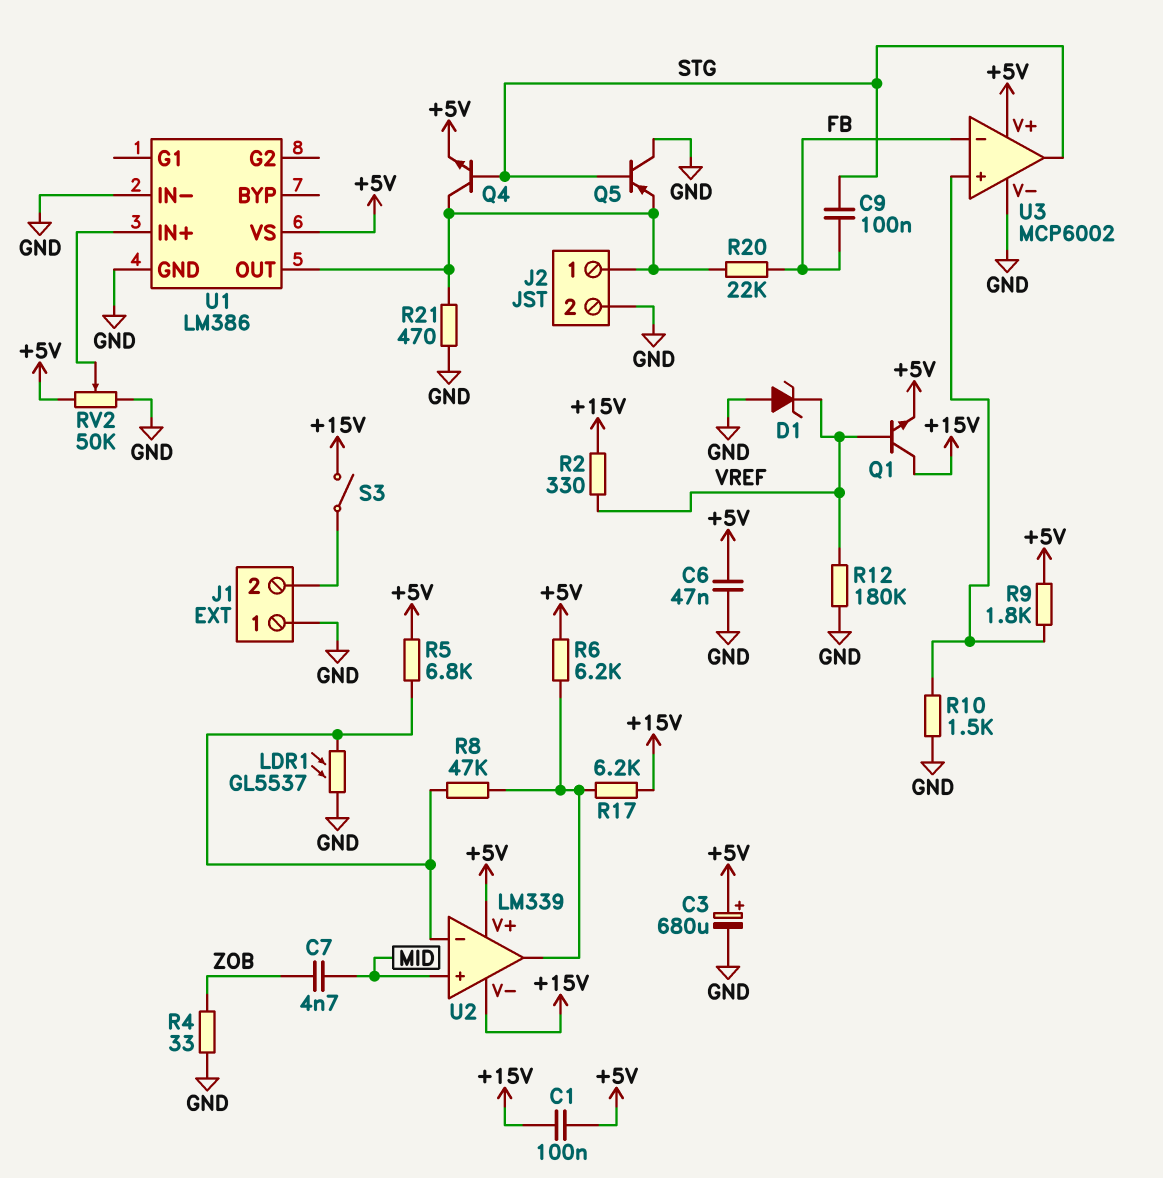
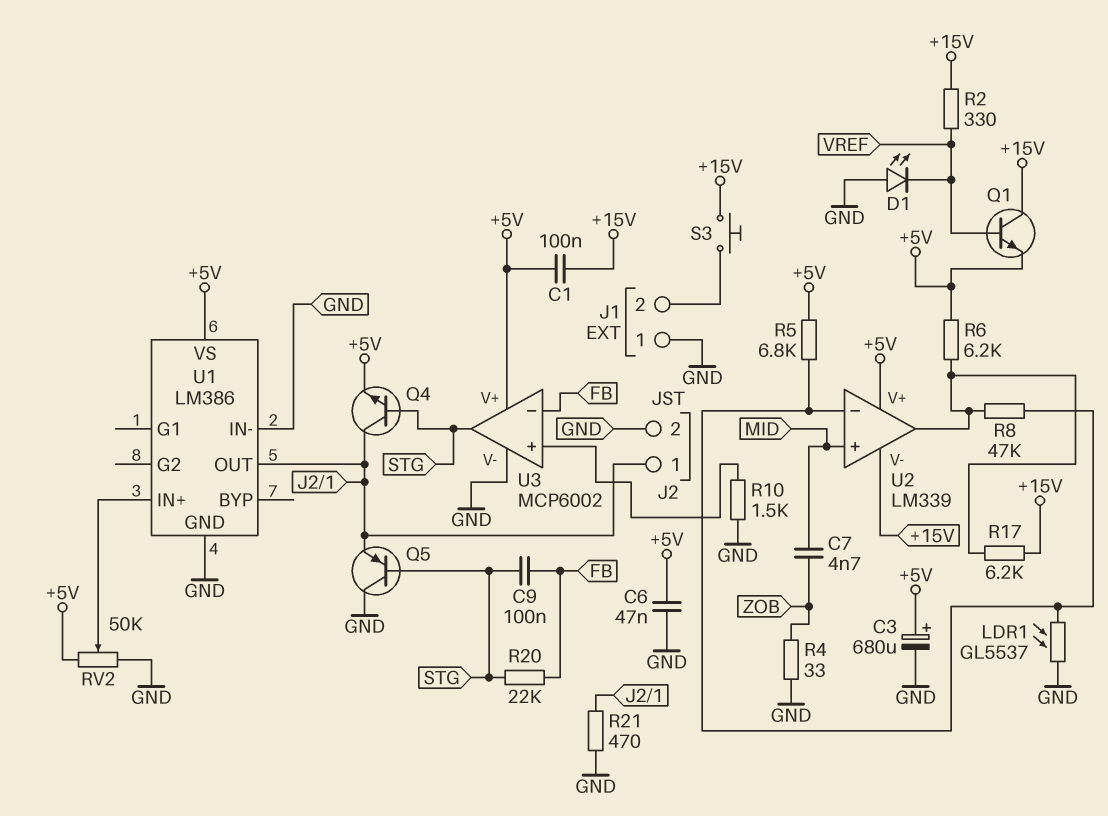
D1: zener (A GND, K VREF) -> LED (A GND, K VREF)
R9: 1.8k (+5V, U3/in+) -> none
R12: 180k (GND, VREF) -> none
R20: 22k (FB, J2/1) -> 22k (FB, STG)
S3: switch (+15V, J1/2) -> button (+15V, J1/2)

....

# [Instructions for the task]
From the line containing "R20: 22k (FB, J2/1) -> 22k (FB, STG)" to the final line of the entries, print every line exactly and nothing else.

# [Solution to the exercise]
R20: 22k (FB, J2/1) -> 22k (FB, STG)
S3: switch (+15V, J1/2) -> button (+15V, J1/2)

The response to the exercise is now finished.